§ Stored data
------------------------------
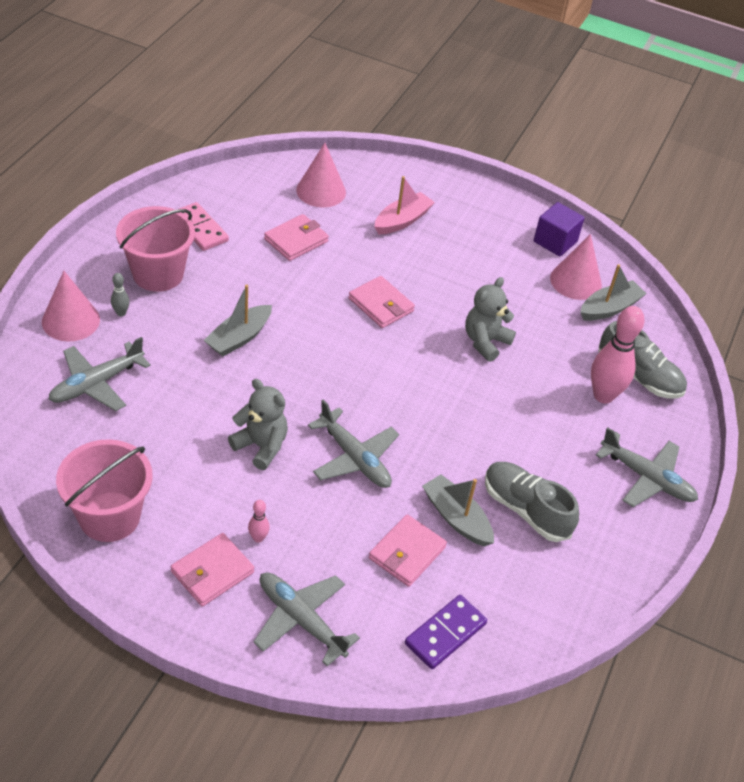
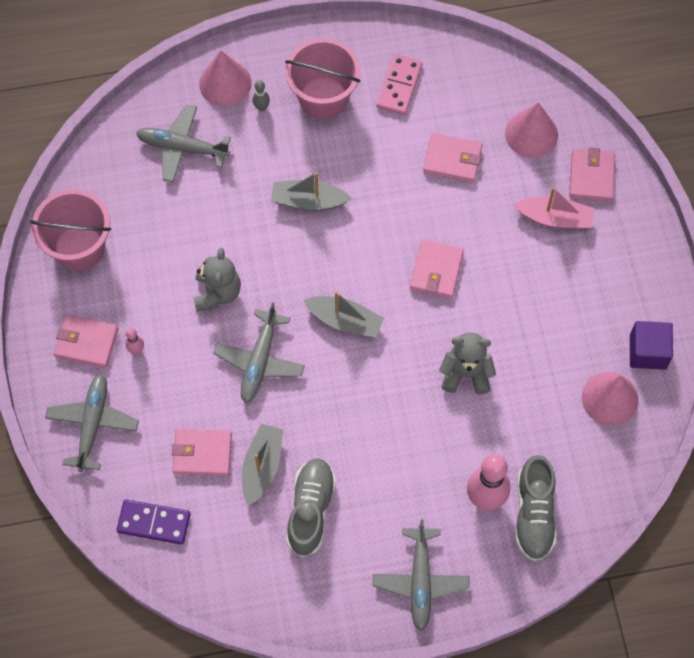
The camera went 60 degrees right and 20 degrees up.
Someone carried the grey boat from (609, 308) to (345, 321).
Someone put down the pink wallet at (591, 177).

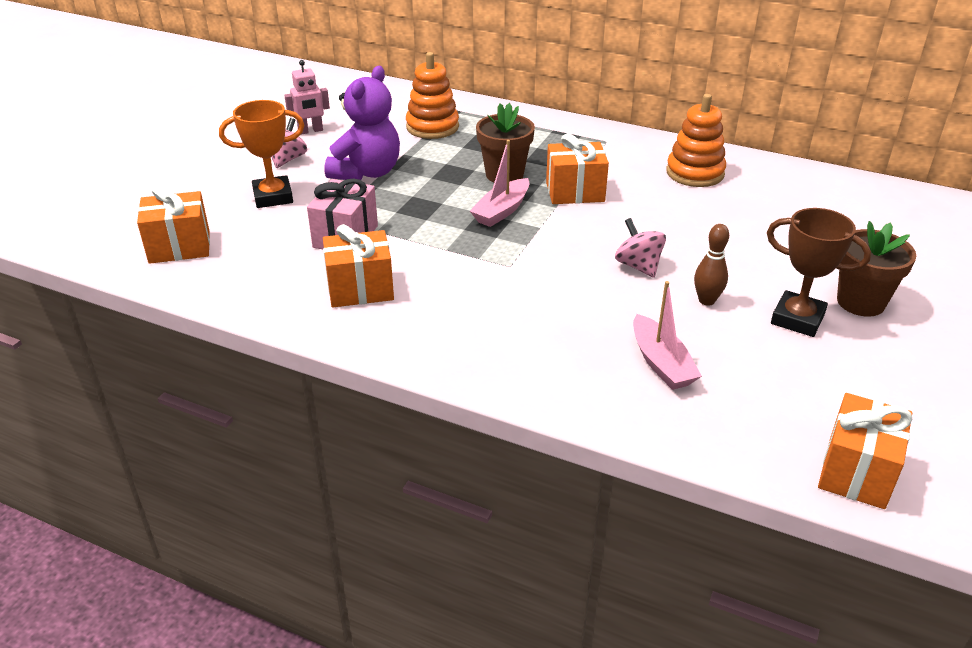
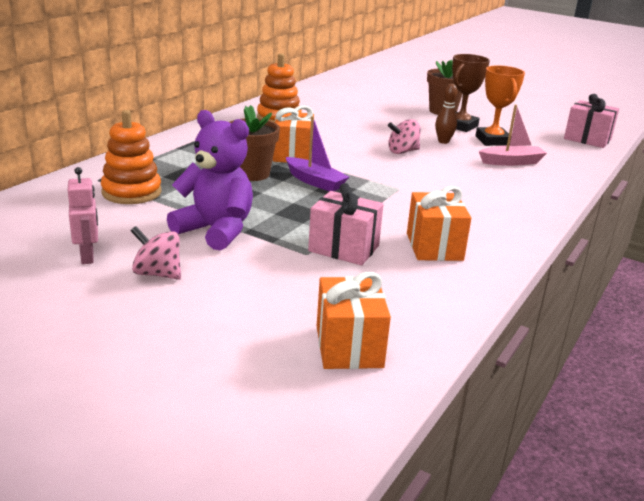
The camera went 85 degrees left and 10 degrees down.
Someone carried the orange trophy from (273, 197) to (492, 141).
Someone repainted the pink boat at (501, 211), which became the purple boat at (315, 182).
Someone repainted the orange gift at (856, 472), which became the pink gift at (587, 139).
------------------------------
§ Requirement
Show every line from the entries above in which "became" appears.

§ Answer to this exercise
Someone repainted the pink boat at (501, 211), which became the purple boat at (315, 182).
Someone repainted the orange gift at (856, 472), which became the pink gift at (587, 139).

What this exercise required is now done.